Object state comparisons
◆ ◆ ◆ ◆ ◆
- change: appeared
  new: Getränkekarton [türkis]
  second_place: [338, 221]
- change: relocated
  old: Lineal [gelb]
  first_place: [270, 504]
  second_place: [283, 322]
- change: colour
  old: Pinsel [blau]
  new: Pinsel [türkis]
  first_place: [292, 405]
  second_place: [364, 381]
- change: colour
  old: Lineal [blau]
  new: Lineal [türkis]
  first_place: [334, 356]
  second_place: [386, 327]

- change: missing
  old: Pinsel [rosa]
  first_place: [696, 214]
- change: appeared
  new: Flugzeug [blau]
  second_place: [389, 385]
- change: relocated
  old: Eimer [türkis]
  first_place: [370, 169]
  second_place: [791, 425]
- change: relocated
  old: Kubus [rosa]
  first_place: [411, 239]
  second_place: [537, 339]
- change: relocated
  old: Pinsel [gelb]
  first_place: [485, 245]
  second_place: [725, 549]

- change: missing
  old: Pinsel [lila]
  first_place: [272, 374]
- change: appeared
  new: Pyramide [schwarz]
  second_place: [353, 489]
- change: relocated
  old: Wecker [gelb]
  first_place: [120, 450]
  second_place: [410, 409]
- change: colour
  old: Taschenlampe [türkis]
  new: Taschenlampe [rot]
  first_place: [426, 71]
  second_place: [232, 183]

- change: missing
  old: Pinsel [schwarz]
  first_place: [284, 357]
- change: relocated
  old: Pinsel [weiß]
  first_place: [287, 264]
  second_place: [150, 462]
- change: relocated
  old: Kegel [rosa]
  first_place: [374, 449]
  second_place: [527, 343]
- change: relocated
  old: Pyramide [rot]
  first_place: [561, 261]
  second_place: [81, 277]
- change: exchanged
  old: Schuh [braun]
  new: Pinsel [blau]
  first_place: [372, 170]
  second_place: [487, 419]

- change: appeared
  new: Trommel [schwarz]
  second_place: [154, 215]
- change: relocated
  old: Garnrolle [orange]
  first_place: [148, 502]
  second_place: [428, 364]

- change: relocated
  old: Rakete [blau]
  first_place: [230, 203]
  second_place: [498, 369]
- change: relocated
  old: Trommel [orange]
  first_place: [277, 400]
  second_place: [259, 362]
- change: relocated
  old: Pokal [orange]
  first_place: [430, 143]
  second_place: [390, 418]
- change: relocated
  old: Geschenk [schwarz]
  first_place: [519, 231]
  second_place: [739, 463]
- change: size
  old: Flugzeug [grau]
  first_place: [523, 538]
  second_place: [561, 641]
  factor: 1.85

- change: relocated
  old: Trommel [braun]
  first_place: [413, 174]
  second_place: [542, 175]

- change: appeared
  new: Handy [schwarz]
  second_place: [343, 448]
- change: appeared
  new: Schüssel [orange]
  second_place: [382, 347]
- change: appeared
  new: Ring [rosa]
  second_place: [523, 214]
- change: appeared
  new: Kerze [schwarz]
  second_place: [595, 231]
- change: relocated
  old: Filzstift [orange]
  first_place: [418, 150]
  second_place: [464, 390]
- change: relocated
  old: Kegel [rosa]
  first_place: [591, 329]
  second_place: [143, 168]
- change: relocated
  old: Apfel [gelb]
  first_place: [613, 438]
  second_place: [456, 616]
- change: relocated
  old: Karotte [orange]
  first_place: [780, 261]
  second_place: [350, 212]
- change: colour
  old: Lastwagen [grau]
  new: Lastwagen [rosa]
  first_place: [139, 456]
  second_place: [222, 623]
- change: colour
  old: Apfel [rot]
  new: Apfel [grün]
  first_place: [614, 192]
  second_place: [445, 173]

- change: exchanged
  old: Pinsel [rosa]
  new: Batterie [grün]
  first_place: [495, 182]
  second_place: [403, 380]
◆ ◆ ◆ ◆ ◆
Aim of the task.
A complete answer gives every line of the records holding "Lineal".

The completed task.
  old: Lineal [gelb]
  old: Lineal [blau]
  new: Lineal [türkis]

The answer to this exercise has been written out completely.